> What is required
Your reply should hold exactly the lines from the one that contains "(534, 566) = (172, 476): brown" through the end of the data. Repeat them word for word.

Records contained in a dataset:
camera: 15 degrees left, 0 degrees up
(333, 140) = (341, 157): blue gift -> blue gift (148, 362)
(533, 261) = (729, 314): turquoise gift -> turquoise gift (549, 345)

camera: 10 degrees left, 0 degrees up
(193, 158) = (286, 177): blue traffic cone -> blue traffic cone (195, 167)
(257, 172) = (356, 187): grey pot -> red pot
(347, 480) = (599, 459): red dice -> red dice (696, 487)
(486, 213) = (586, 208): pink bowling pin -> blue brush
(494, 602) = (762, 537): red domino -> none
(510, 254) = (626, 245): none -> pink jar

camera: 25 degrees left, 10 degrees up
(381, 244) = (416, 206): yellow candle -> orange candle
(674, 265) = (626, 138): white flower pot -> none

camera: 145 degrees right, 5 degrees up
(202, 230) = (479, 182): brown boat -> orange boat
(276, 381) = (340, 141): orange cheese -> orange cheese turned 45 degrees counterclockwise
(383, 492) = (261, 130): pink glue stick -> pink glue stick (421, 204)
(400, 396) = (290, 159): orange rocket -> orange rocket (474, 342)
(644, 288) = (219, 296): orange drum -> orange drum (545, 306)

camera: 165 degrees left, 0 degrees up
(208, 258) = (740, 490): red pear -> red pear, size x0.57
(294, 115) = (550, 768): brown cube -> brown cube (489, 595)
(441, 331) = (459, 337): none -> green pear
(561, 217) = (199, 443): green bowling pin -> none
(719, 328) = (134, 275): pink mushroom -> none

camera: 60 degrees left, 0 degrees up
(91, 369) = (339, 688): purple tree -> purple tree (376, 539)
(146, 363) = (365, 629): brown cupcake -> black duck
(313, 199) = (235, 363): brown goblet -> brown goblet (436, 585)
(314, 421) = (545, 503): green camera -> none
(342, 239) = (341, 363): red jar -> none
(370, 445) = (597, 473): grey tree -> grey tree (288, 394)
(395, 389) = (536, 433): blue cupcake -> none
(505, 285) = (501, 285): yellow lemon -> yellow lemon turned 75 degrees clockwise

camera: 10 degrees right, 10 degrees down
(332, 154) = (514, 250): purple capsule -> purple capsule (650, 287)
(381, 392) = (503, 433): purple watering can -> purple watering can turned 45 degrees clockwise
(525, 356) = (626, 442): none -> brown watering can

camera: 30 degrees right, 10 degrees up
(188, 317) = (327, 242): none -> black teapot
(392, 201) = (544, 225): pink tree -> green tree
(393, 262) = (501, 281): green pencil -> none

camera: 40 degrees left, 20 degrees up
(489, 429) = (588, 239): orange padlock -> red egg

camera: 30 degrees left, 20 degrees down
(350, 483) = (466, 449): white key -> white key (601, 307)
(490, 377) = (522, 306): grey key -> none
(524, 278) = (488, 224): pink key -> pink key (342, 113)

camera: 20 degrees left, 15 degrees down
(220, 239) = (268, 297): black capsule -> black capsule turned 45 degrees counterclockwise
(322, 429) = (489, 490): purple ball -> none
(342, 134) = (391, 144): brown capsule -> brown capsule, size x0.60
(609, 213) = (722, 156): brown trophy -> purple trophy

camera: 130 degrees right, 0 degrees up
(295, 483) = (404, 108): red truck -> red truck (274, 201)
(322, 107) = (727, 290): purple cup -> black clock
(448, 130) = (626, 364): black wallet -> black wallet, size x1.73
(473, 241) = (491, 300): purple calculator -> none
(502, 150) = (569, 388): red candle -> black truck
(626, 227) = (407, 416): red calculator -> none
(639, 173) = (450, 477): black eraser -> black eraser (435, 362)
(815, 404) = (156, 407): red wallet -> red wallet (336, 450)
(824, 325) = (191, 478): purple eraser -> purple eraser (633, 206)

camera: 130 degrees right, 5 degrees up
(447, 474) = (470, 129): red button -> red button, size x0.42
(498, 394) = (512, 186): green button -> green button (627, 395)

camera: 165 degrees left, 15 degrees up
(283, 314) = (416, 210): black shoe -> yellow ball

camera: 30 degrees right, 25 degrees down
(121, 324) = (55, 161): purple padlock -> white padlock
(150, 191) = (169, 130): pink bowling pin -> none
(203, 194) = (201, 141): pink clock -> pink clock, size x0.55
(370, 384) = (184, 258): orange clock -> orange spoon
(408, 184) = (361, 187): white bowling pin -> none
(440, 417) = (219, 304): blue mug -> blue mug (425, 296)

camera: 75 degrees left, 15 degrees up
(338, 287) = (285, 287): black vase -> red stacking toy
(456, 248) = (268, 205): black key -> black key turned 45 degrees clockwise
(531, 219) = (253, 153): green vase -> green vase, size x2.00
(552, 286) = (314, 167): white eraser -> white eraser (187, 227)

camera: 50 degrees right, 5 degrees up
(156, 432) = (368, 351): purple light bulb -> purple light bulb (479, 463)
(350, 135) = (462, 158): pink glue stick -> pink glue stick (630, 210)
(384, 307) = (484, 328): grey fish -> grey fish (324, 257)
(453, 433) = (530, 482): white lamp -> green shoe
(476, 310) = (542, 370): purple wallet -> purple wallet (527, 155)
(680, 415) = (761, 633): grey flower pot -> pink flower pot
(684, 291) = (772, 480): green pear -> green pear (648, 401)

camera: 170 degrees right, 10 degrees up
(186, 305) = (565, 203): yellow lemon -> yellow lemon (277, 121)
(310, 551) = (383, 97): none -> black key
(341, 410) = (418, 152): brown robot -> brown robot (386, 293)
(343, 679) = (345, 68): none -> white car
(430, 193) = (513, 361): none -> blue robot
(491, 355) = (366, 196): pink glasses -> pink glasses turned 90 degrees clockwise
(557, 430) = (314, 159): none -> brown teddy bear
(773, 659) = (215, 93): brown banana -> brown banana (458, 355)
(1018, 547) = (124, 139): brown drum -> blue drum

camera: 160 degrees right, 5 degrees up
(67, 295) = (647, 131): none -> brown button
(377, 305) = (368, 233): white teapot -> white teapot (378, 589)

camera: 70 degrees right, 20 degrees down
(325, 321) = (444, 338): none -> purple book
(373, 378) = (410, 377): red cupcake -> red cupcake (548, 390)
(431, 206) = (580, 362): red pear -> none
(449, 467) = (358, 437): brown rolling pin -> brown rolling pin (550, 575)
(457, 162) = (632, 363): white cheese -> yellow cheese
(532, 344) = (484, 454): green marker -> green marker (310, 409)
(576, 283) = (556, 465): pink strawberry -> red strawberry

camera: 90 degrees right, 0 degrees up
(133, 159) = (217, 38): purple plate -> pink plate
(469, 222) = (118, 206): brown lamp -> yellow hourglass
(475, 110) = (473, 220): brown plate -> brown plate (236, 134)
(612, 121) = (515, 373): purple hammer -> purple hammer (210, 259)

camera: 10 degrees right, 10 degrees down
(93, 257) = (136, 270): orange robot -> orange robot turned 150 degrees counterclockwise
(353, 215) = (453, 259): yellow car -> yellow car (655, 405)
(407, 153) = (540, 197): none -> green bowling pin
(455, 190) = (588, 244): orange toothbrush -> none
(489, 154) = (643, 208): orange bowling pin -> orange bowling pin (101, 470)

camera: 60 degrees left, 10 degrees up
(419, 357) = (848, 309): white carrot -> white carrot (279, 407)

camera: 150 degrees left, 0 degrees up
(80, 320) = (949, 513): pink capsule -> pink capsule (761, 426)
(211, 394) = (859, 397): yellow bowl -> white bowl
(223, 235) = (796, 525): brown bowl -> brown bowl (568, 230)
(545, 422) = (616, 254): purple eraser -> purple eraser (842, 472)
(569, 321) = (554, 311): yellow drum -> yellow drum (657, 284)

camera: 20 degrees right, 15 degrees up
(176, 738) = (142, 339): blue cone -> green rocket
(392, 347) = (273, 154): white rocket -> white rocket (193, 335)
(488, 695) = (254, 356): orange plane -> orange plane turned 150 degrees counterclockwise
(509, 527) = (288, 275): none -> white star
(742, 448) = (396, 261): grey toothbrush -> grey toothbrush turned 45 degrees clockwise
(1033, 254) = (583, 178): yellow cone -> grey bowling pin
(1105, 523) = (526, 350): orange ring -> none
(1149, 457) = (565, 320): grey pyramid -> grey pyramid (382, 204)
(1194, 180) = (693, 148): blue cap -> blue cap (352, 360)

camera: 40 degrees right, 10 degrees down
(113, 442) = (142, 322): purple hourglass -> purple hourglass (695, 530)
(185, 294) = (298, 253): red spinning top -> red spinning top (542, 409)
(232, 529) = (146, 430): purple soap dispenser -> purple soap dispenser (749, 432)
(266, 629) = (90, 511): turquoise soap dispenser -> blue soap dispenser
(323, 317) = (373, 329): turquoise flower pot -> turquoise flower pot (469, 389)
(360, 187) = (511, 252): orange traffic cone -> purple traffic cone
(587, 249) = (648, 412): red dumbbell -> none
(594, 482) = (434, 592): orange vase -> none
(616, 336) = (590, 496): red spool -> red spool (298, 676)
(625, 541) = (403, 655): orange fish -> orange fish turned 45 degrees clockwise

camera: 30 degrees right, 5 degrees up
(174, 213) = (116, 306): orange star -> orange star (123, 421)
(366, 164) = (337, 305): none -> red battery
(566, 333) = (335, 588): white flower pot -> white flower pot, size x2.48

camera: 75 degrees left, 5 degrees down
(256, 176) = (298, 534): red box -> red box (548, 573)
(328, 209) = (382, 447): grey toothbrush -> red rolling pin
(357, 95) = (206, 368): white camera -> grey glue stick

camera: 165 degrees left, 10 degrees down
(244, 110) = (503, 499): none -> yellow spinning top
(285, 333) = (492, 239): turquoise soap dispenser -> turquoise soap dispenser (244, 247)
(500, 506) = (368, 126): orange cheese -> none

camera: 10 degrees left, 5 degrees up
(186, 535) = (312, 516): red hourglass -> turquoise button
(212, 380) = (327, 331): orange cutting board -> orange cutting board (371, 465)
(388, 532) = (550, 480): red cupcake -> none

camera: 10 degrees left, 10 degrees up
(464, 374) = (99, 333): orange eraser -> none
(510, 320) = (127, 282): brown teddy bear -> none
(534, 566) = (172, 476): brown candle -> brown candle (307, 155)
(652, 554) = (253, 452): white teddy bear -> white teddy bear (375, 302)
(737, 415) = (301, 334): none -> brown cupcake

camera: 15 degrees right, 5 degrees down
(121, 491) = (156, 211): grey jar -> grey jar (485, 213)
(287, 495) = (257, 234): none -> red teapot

> Written reply
(534, 566) = (172, 476): brown candle -> brown candle (307, 155)
(652, 554) = (253, 452): white teddy bear -> white teddy bear (375, 302)
(737, 415) = (301, 334): none -> brown cupcake

camera: 15 degrees right, 5 degrees down
(121, 491) = (156, 211): grey jar -> grey jar (485, 213)
(287, 495) = (257, 234): none -> red teapot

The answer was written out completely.